_The task_
Restate word for word the entries below, starting at the line with "none -> yellow brick B7:C8 level 1" and ending at the line with "none -> tan brick J8:J11 level 1". Keep both end lines and omit the pictures.

*** Opening of Source material ***

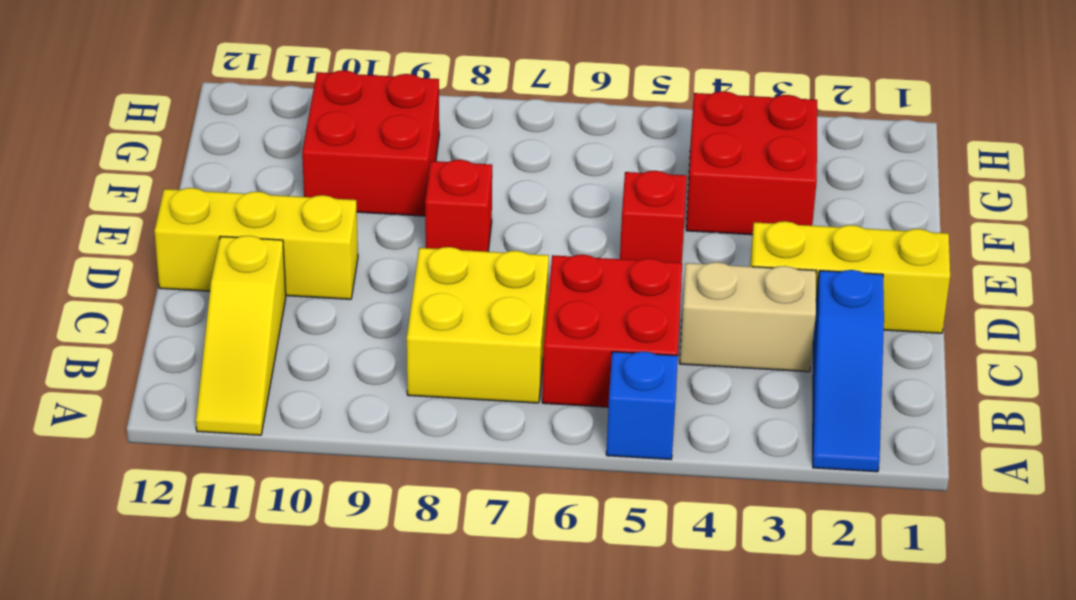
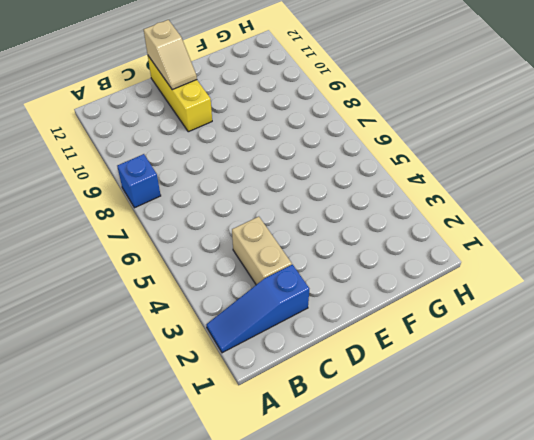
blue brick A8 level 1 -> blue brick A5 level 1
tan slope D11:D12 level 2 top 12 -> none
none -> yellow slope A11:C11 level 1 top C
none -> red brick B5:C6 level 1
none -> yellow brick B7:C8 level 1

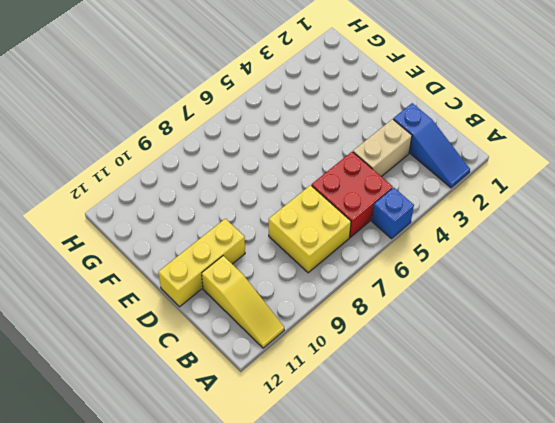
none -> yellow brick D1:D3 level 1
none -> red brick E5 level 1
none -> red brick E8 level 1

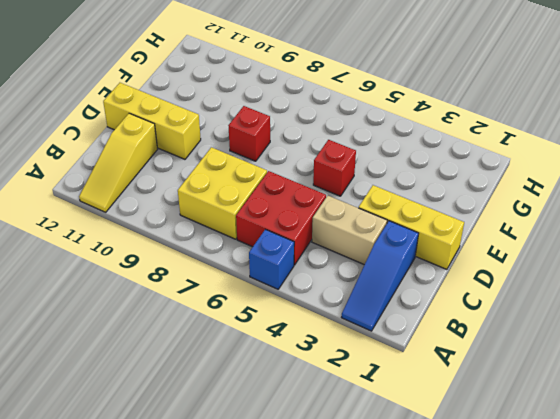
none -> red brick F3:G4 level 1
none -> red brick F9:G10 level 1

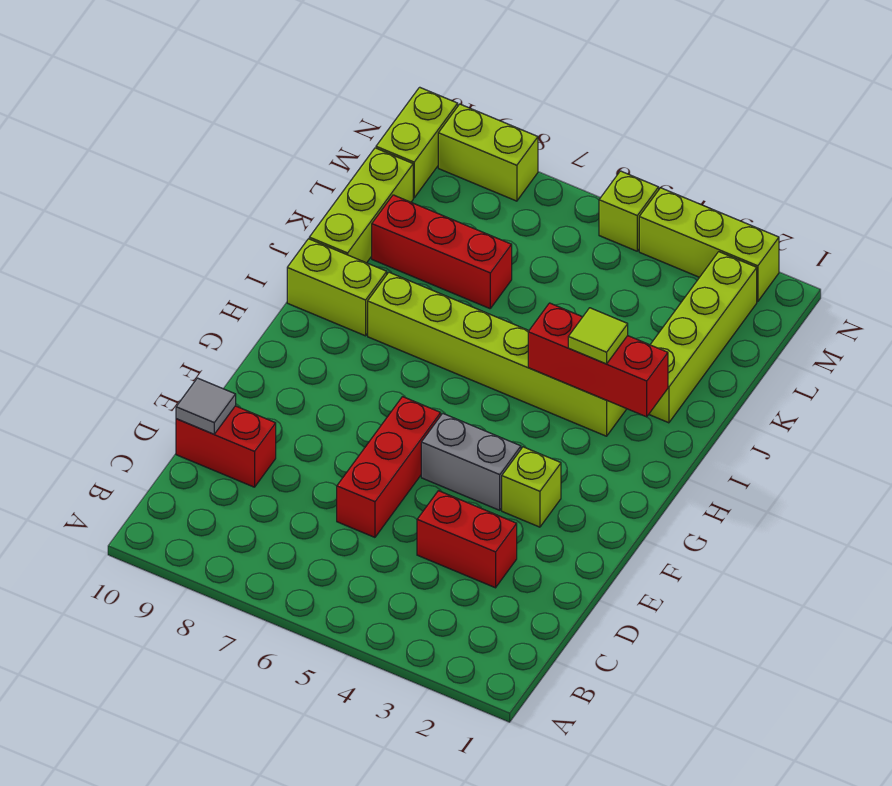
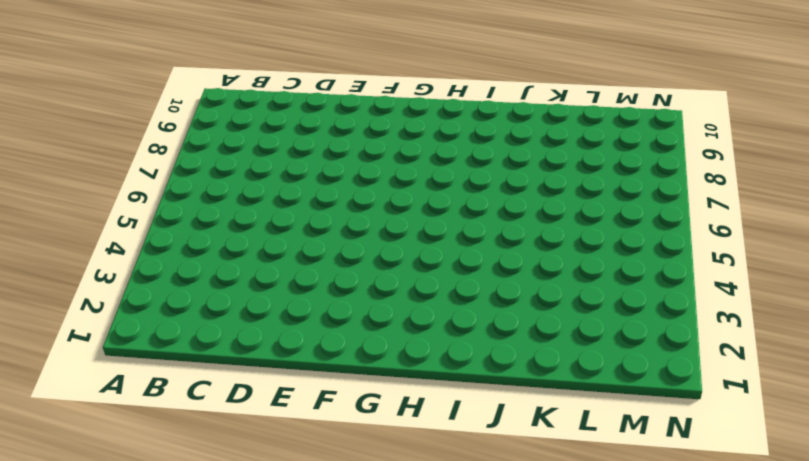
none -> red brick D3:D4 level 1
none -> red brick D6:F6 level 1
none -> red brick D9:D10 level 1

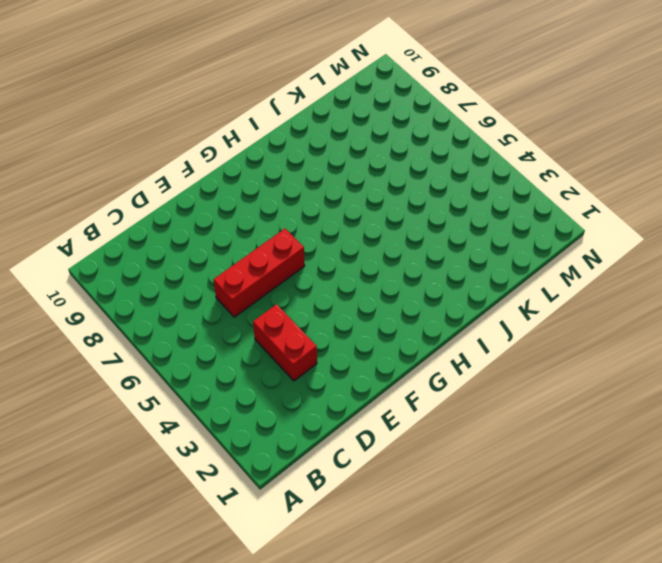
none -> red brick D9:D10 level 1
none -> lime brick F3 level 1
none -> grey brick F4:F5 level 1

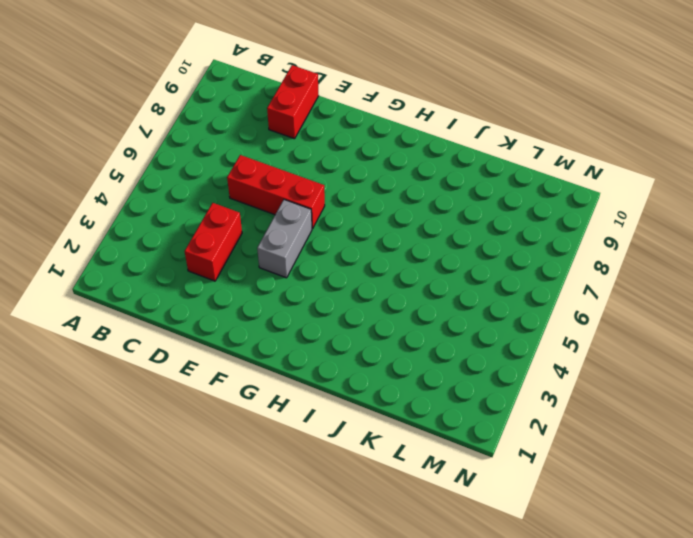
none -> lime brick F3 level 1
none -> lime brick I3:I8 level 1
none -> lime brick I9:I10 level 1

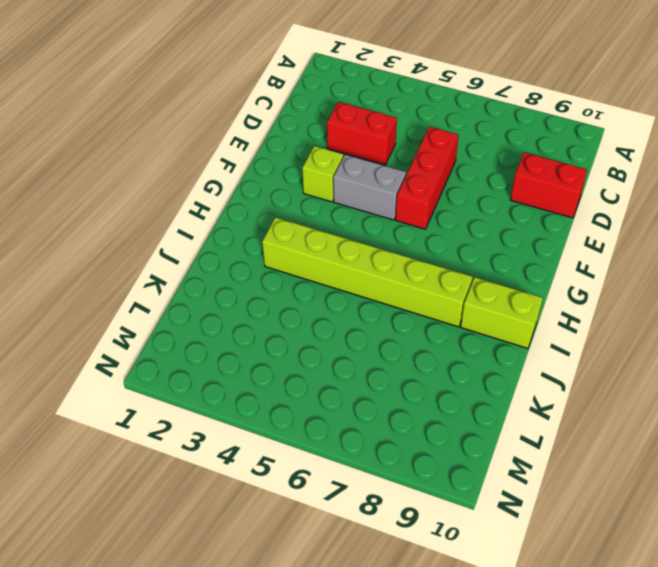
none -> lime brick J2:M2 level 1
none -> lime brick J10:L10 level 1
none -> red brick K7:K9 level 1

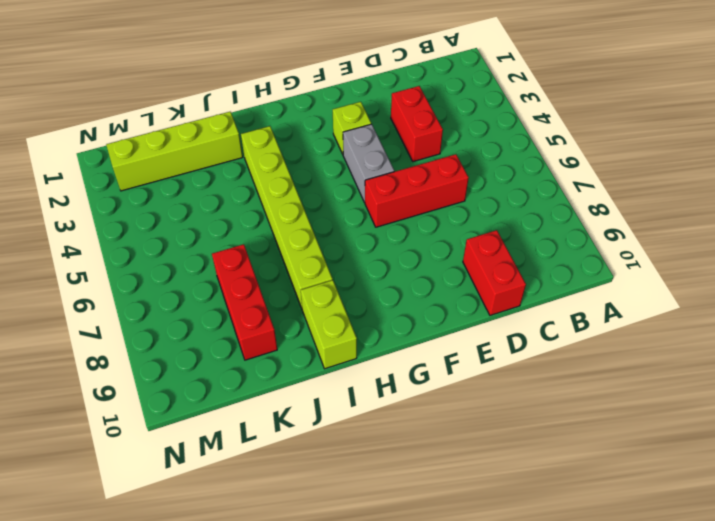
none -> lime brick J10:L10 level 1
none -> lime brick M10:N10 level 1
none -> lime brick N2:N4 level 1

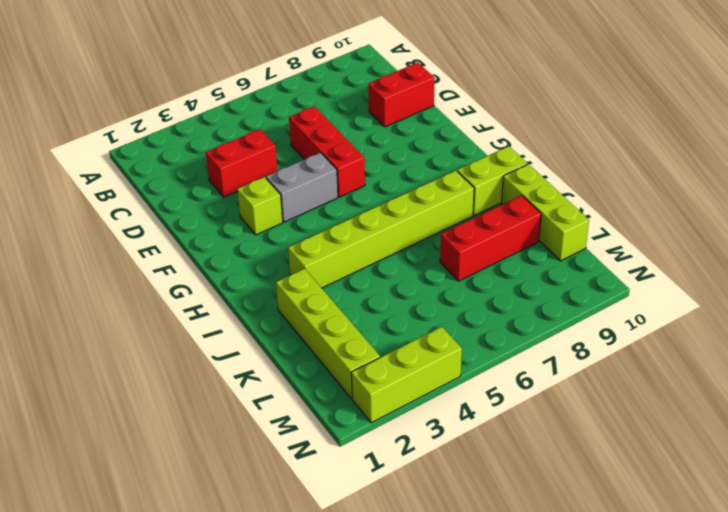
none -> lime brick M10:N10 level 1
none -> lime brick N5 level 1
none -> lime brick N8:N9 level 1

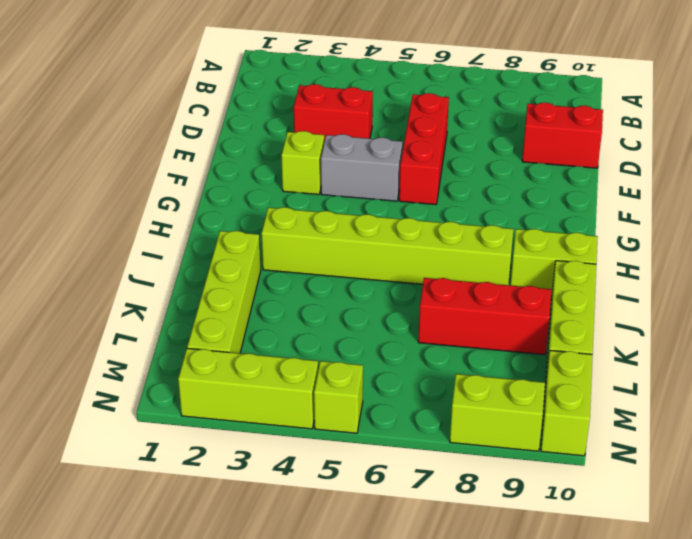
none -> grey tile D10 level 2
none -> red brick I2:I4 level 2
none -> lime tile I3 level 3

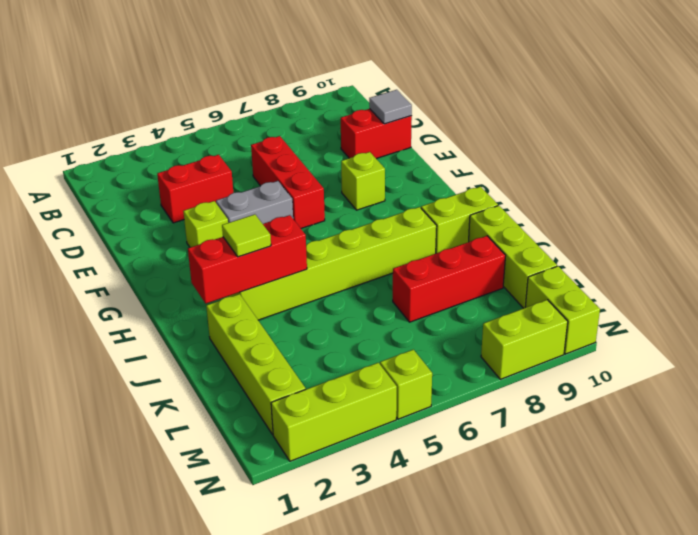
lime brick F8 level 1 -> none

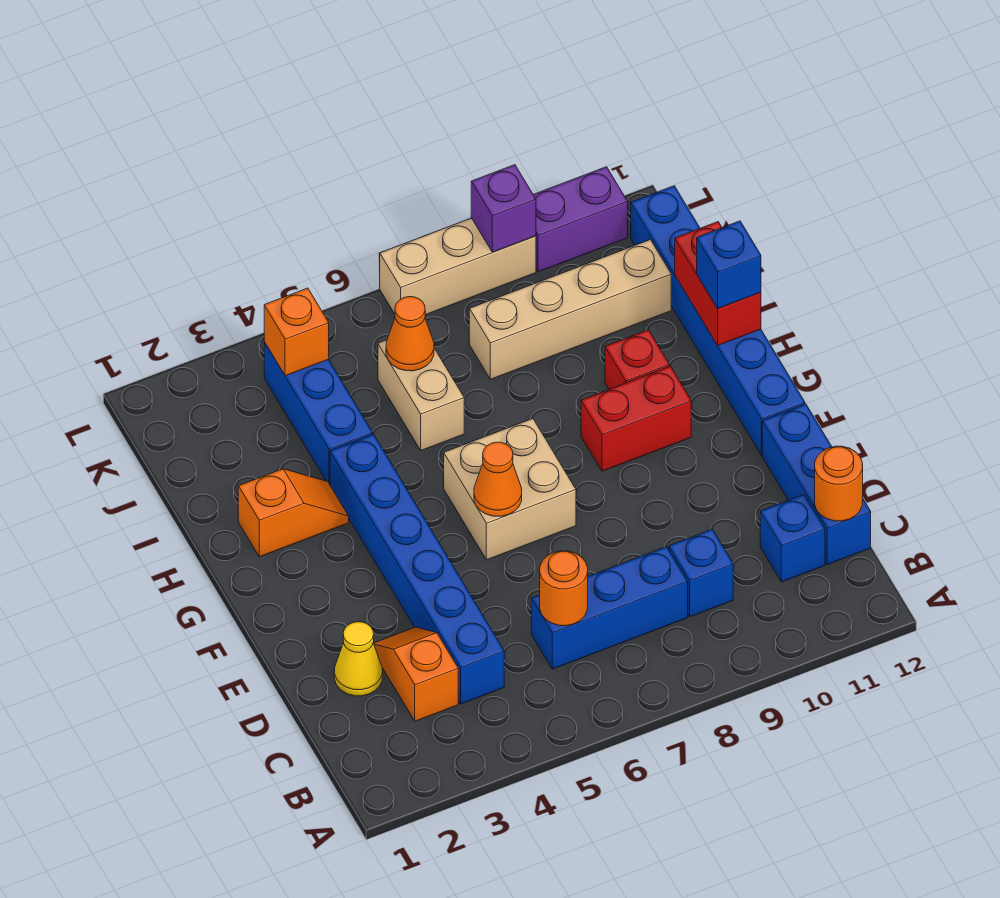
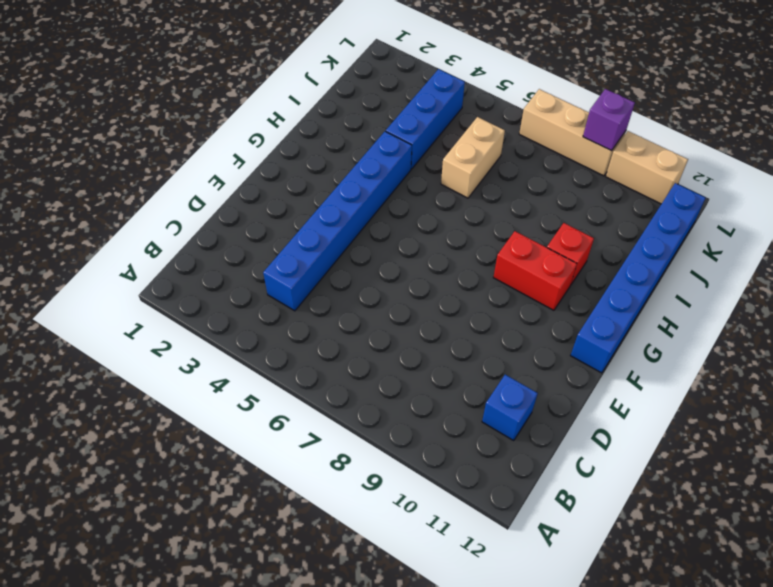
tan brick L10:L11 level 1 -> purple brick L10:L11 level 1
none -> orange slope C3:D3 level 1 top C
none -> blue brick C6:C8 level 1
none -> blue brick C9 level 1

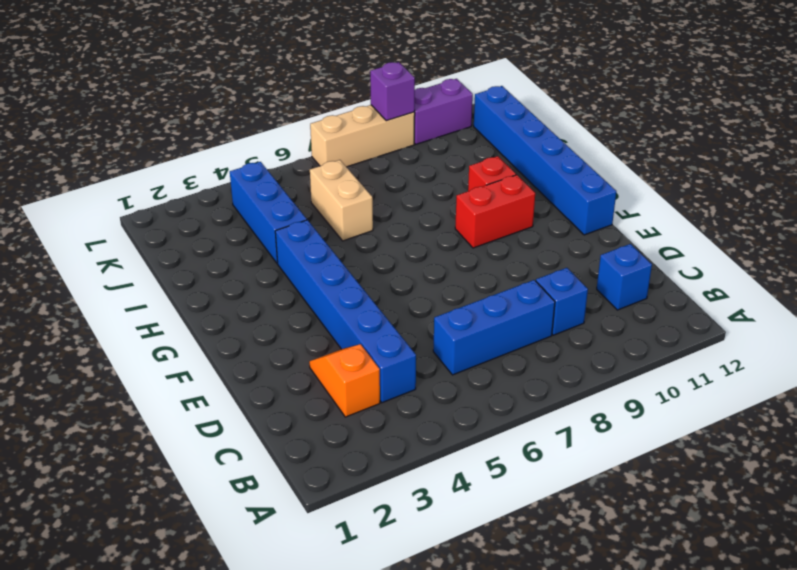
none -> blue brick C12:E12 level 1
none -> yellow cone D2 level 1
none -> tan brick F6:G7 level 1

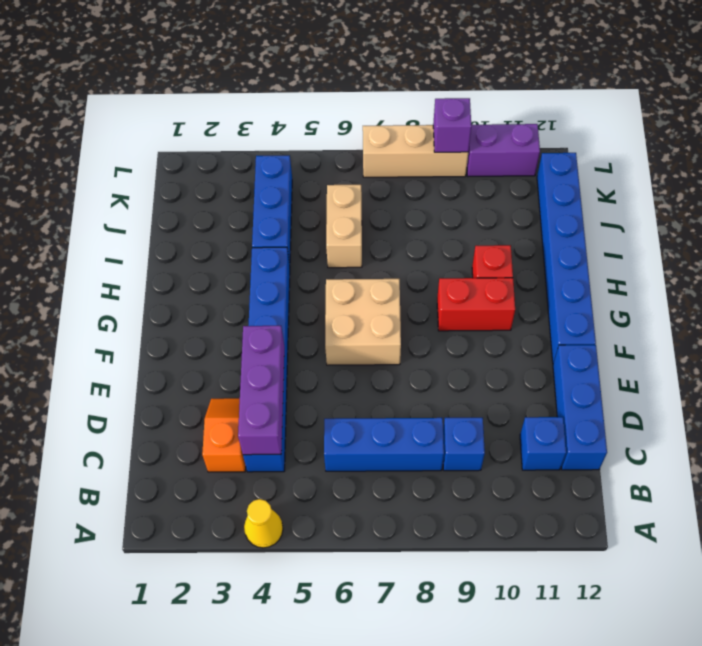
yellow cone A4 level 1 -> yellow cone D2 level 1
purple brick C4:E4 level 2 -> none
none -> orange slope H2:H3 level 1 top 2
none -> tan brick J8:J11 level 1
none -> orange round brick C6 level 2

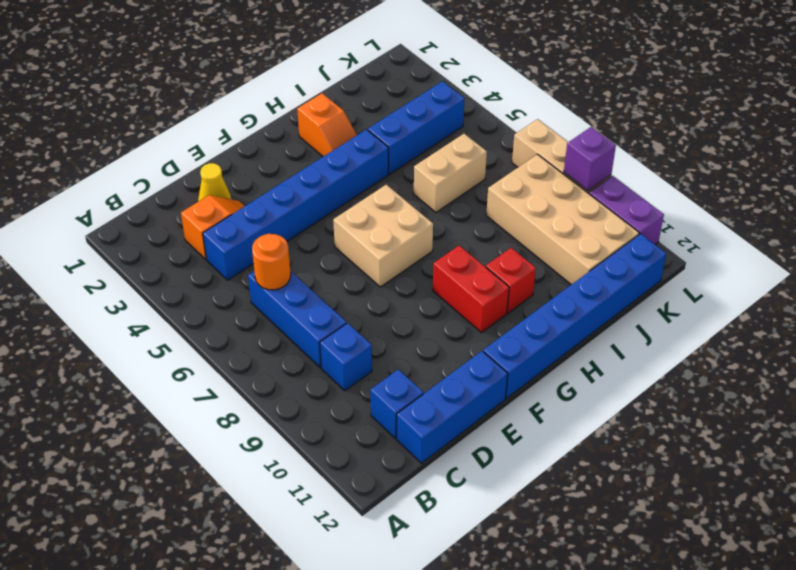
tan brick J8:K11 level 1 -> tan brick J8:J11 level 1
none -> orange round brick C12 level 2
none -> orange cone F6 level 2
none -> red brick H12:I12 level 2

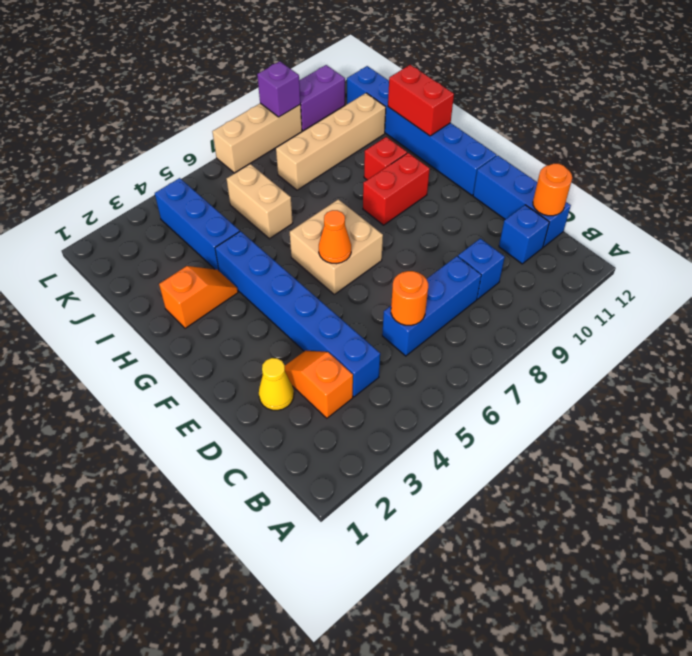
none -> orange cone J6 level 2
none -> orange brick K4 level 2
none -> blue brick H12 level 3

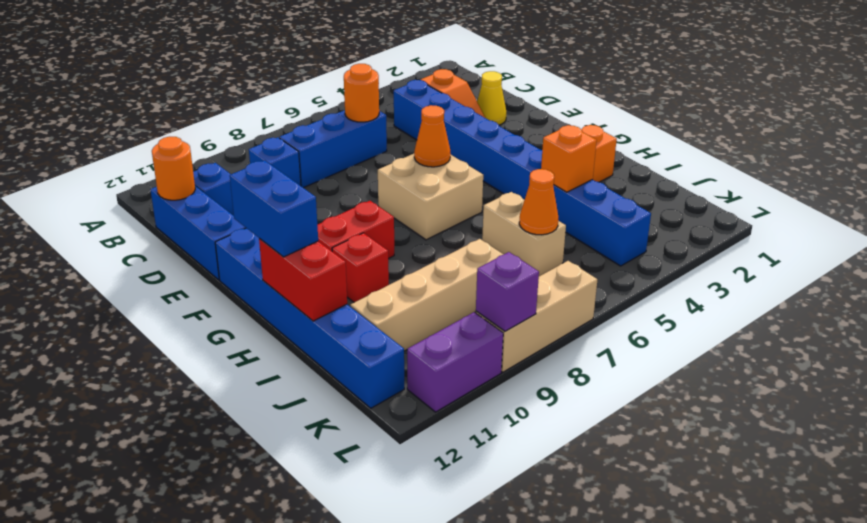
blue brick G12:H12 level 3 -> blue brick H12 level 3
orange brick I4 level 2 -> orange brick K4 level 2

*** Close of Source material ***

_Response to the exercise_
none -> yellow brick B7:C8 level 1

none -> yellow brick D1:D3 level 1
none -> red brick E5 level 1
none -> red brick E8 level 1

none -> red brick F3:G4 level 1
none -> red brick F9:G10 level 1

none -> red brick D3:D4 level 1
none -> red brick D6:F6 level 1
none -> red brick D9:D10 level 1

none -> red brick D9:D10 level 1
none -> lime brick F3 level 1
none -> grey brick F4:F5 level 1

none -> lime brick F3 level 1
none -> lime brick I3:I8 level 1
none -> lime brick I9:I10 level 1

none -> lime brick J2:M2 level 1
none -> lime brick J10:L10 level 1
none -> red brick K7:K9 level 1

none -> lime brick J10:L10 level 1
none -> lime brick M10:N10 level 1
none -> lime brick N2:N4 level 1

none -> lime brick M10:N10 level 1
none -> lime brick N5 level 1
none -> lime brick N8:N9 level 1

none -> grey tile D10 level 2
none -> red brick I2:I4 level 2
none -> lime tile I3 level 3

lime brick F8 level 1 -> none

tan brick L10:L11 level 1 -> purple brick L10:L11 level 1
none -> orange slope C3:D3 level 1 top C
none -> blue brick C6:C8 level 1
none -> blue brick C9 level 1

none -> blue brick C12:E12 level 1
none -> yellow cone D2 level 1
none -> tan brick F6:G7 level 1

yellow cone A4 level 1 -> yellow cone D2 level 1
purple brick C4:E4 level 2 -> none
none -> orange slope H2:H3 level 1 top 2
none -> tan brick J8:J11 level 1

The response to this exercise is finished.